GIVEN DATA:
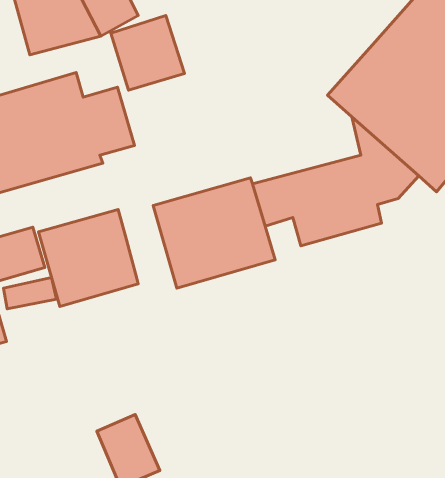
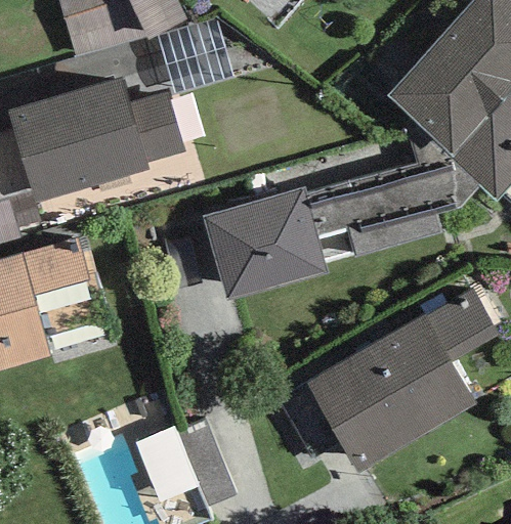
building: [39,210,138,307] -> none
building: none -> [306,289,499,472]

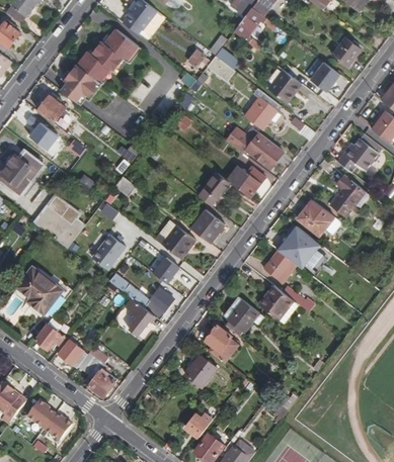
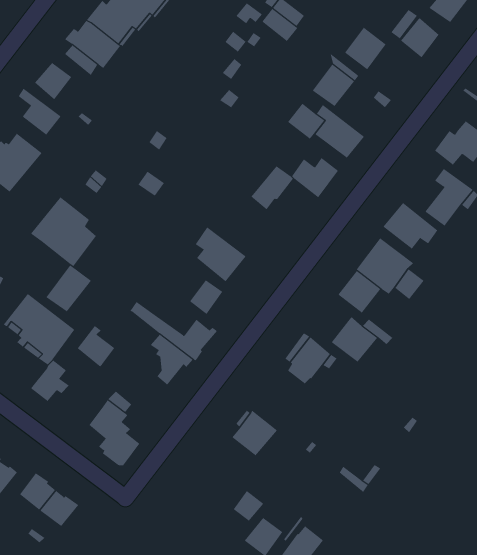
building: [190,209,224,243] -> none
building: [91,234,126,269] -> [45,265,92,312]
building: [205,325,237,362] -> none
building: [59,336,87,367] -> [77,325,115,367]

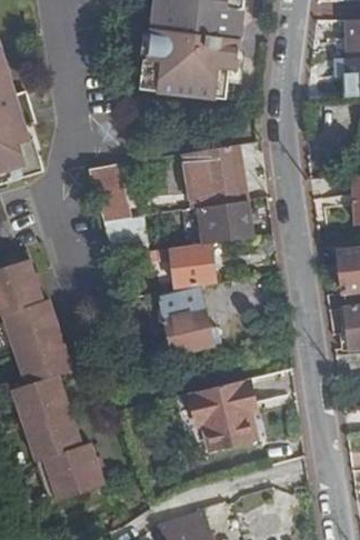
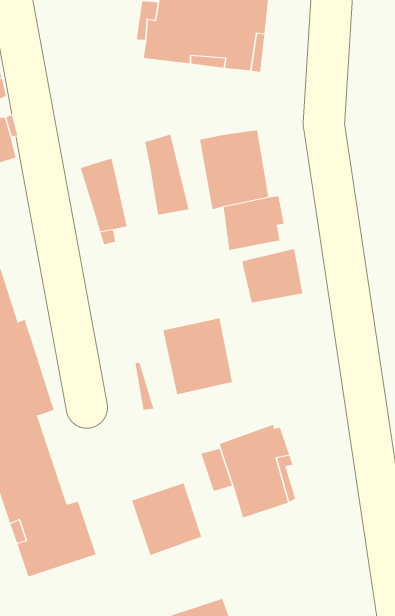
building: none -> [145,134,189,215]
building: [167,244,216,288] -> [241,248,303,303]
building: none -> [132,483,202,556]

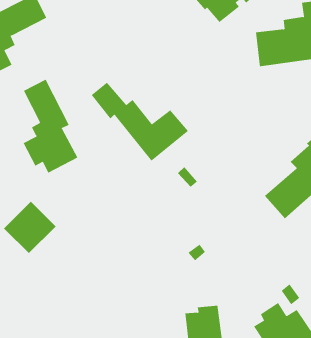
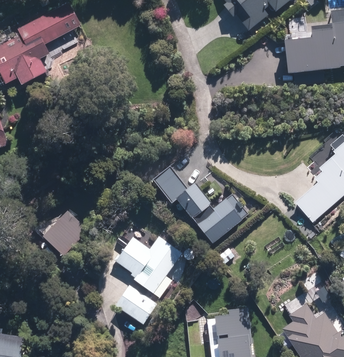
building: [23,79,78,173] -> none
building: [91,82,189,162] -> [153,166,249,244]
building: none -> [117,235,183,297]
building: none -> [118,284,158,322]

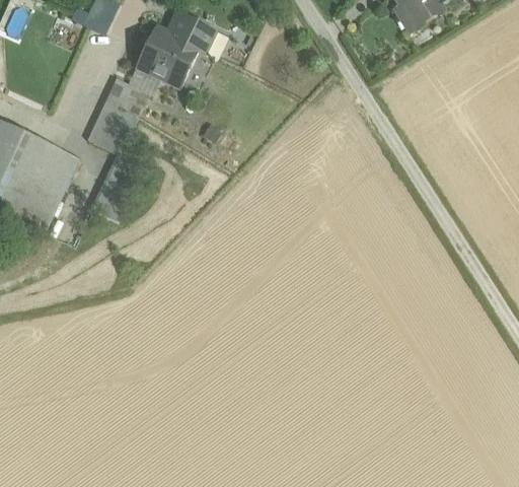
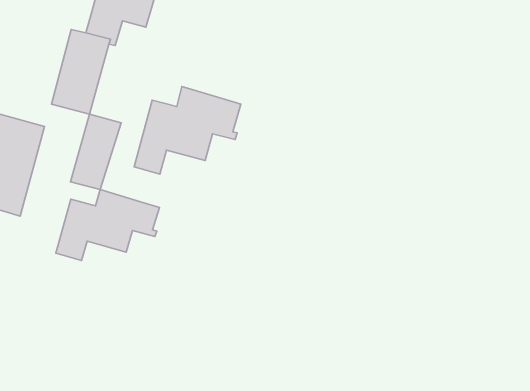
building: none -> [134,87,241,174]
building: none -> [56,190,159,260]

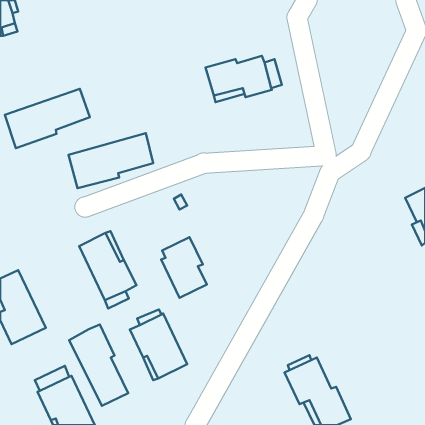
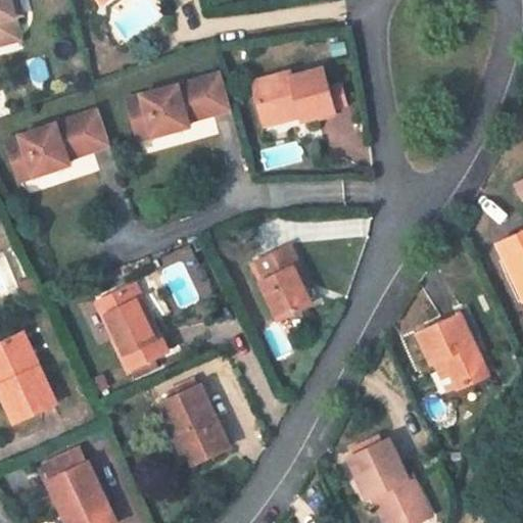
building: [68,133,153,188] -> [127,73,231,140]
building: [161,237,207,298] -> [255,245,312,320]
building: none -> [417,314,489,389]
building: [69,325,128,406] -> none

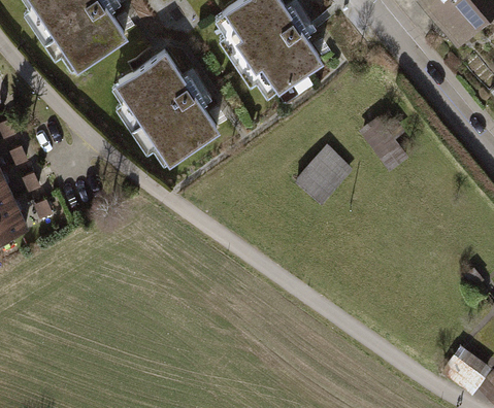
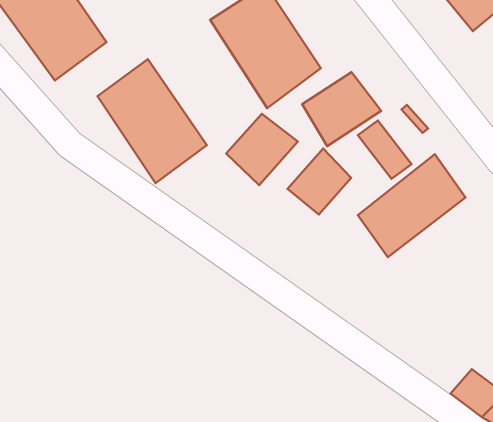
building: none -> [302,72,381,146]
building: none -> [226,114,298,185]
building: none -> [358,154,466,257]

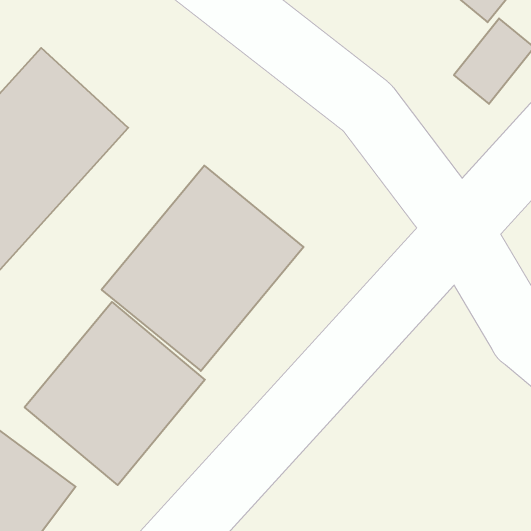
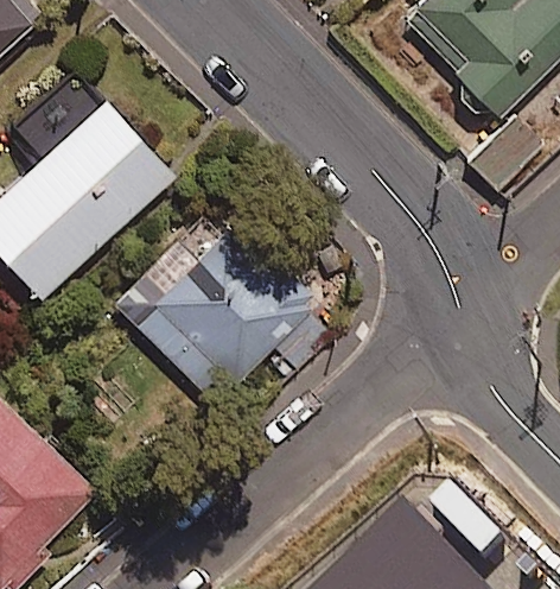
building: [25,302,205,485] -> none

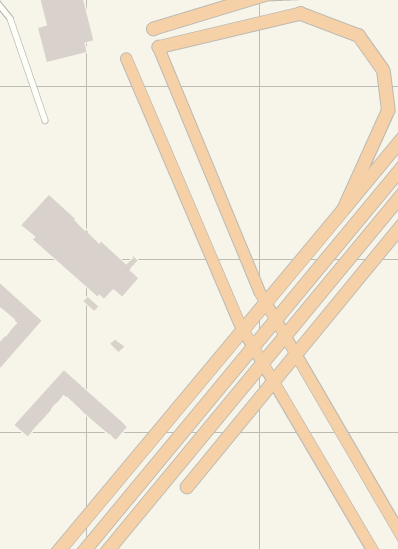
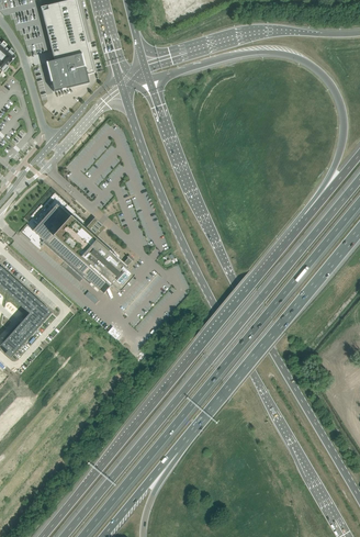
building: [14,369,128,441] -> none

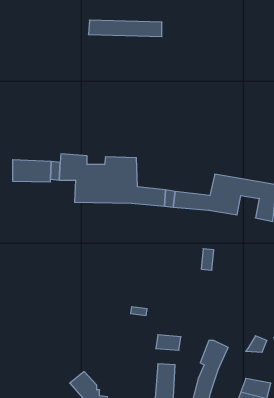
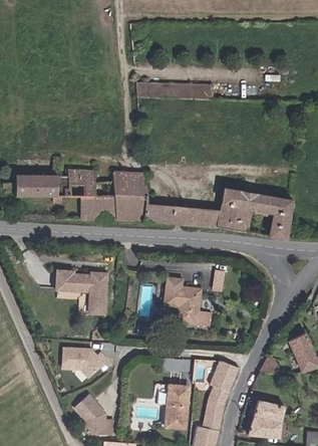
building: [88,20,162,37] -> [136,79,213,96]
building: none -> [61,269,111,313]
building: none -> [166,274,214,325]
building: none -> [64,347,109,377]

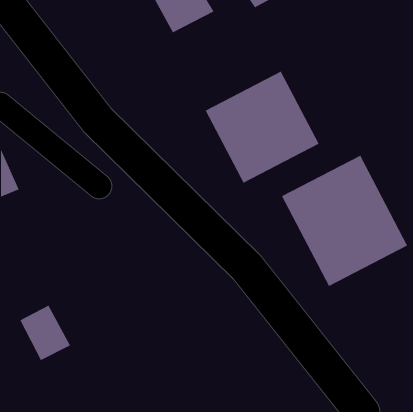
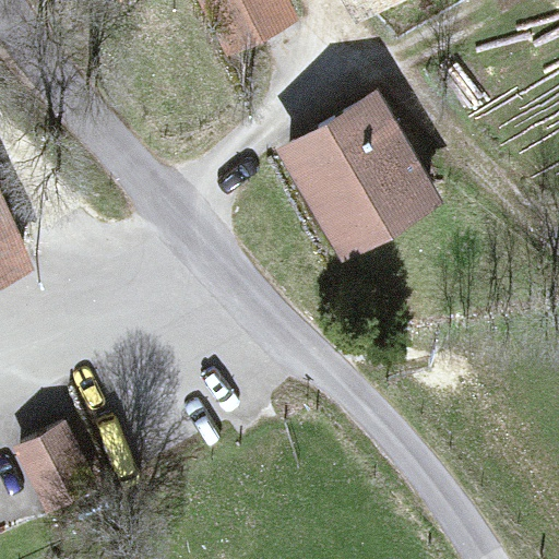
building: [281,155,408,287] -> none

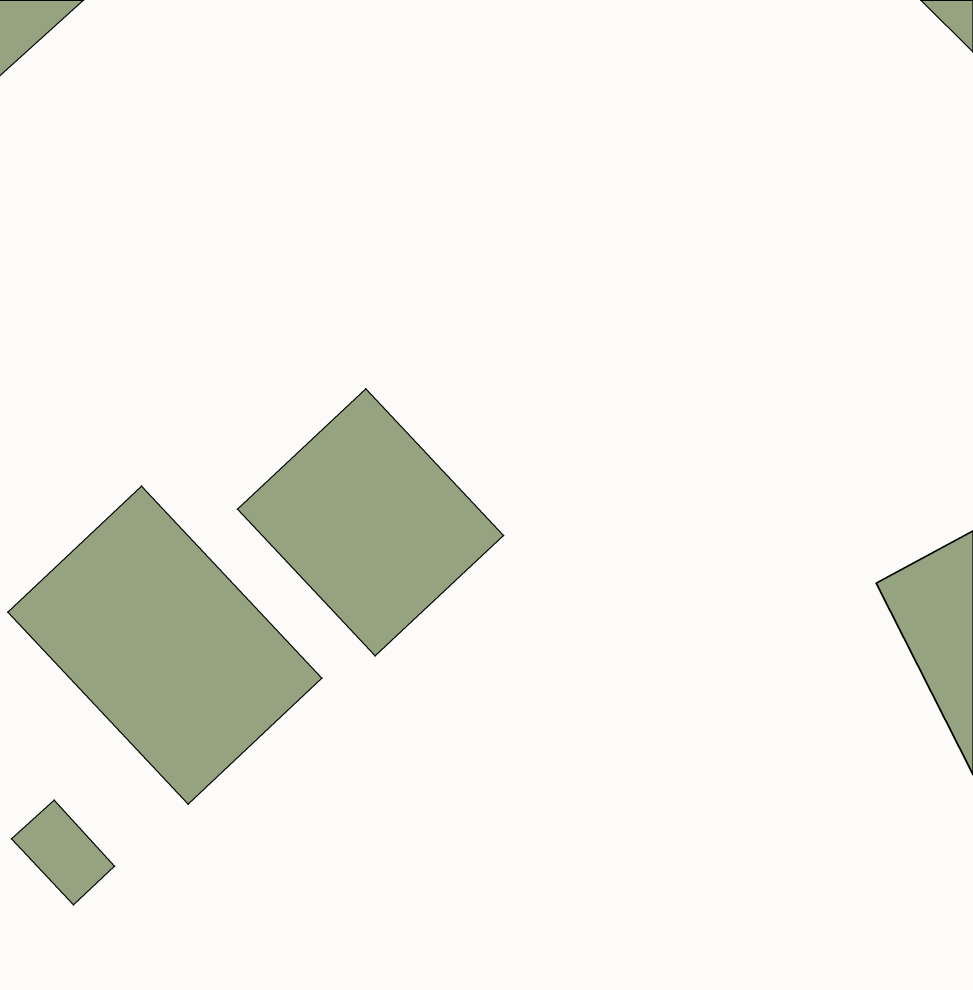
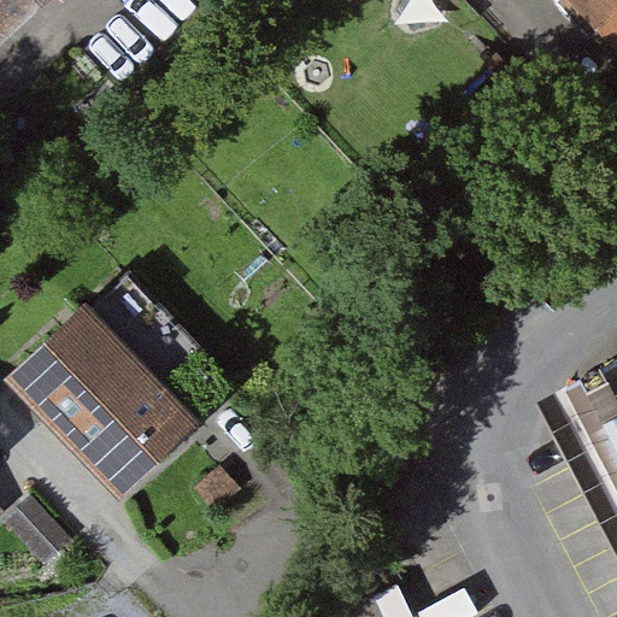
building: [237,389,504,656] -> none

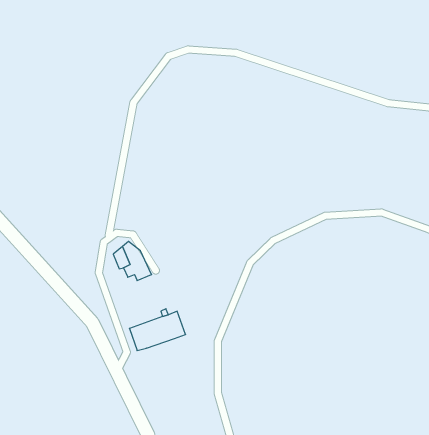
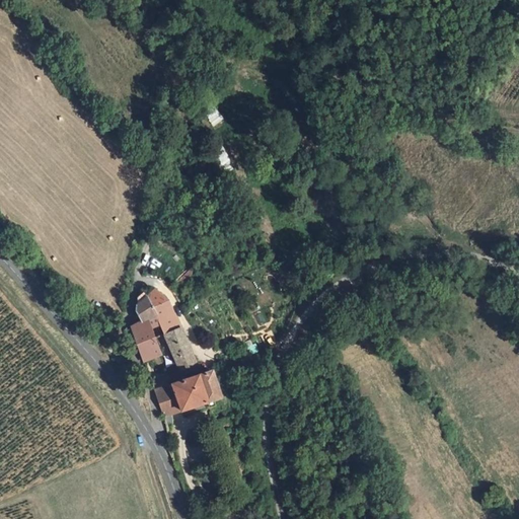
building: none -> [131,318,161,361]
building: none -> [163,326,197,371]

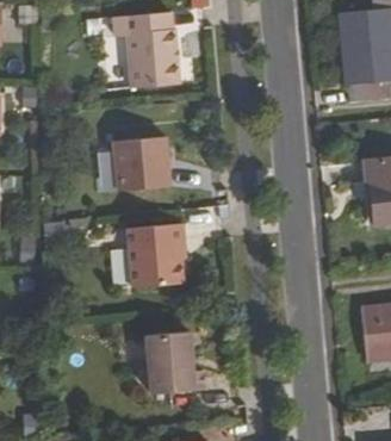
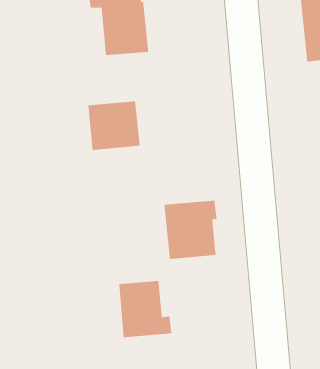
building: [126,223,185,287] -> [164,200,218,260]

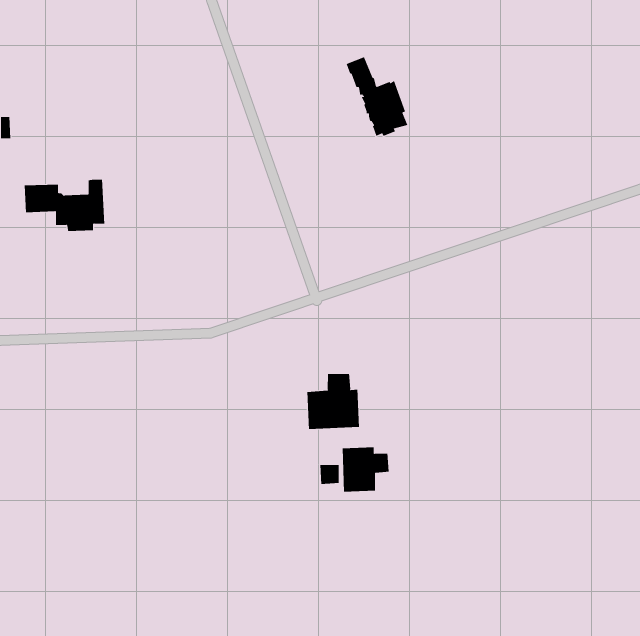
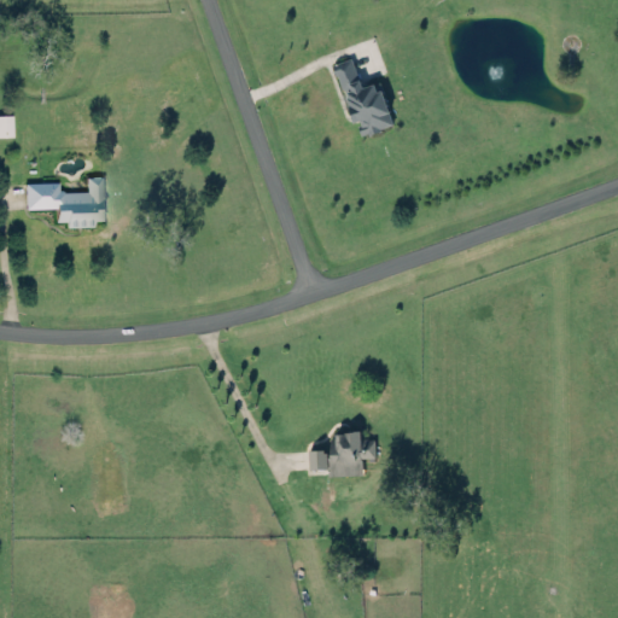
building: [307,373,359,430] -> none

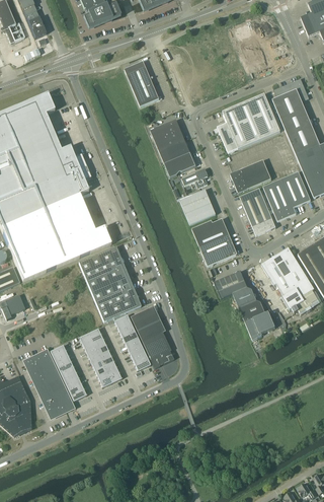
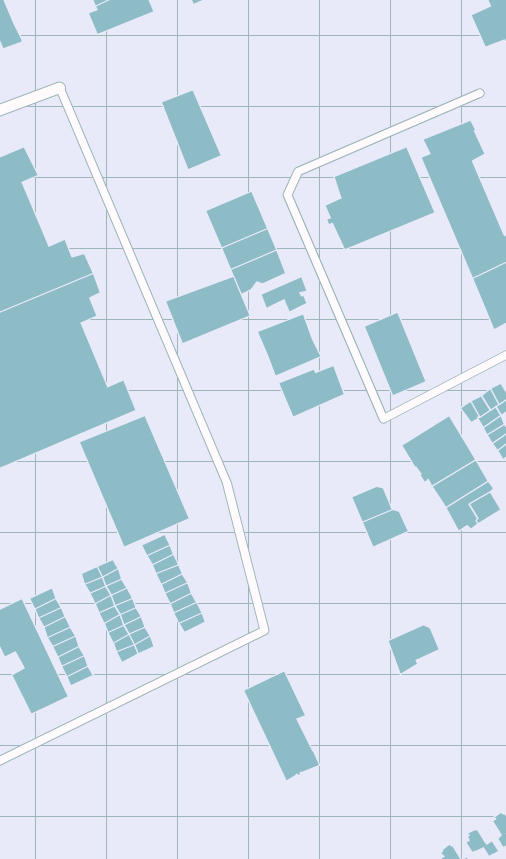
building: [230,159,271,193] -> none
building: none -> [166,276,250,344]
building: [263,171,311,221] -> none
building: [199,234,237,266] -> none
building: [214,271,247,298] -> none
building: [130,305,173,368] -> [243,671,320,781]
building: [245,312,274,341] -> [388,625,439,675]

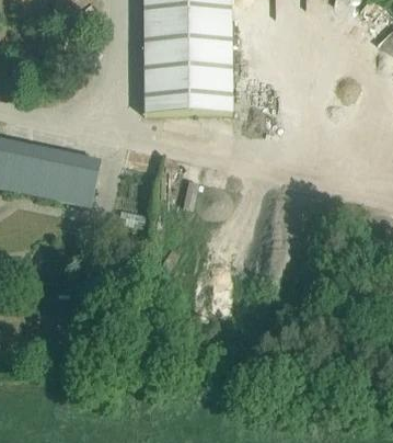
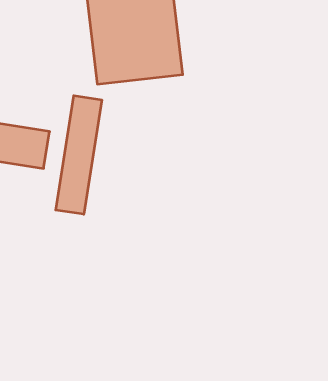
building: none -> [56,96,102,214]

INSTRUCTIONS FOR THE TASK:
Retype, exactly and only, the lines from the one containing "building: [281,155,408,287] -> none" through the end of the entries, both ends included, and omit all pictures.

YOUR RESPONSE:
building: [281,155,408,287] -> none

building: [237,389,504,656] -> none

building: none -> [131,318,161,361]
building: none -> [163,326,197,371]

building: [126,223,185,287] -> [164,200,218,260]

building: [307,373,359,430] -> none

building: [230,159,271,193] -> none
building: none -> [166,276,250,344]
building: [263,171,311,221] -> none
building: [199,234,237,266] -> none
building: [214,271,247,298] -> none
building: [130,305,173,368] -> [243,671,320,781]
building: [245,312,274,341] -> [388,625,439,675]

building: none -> [56,96,102,214]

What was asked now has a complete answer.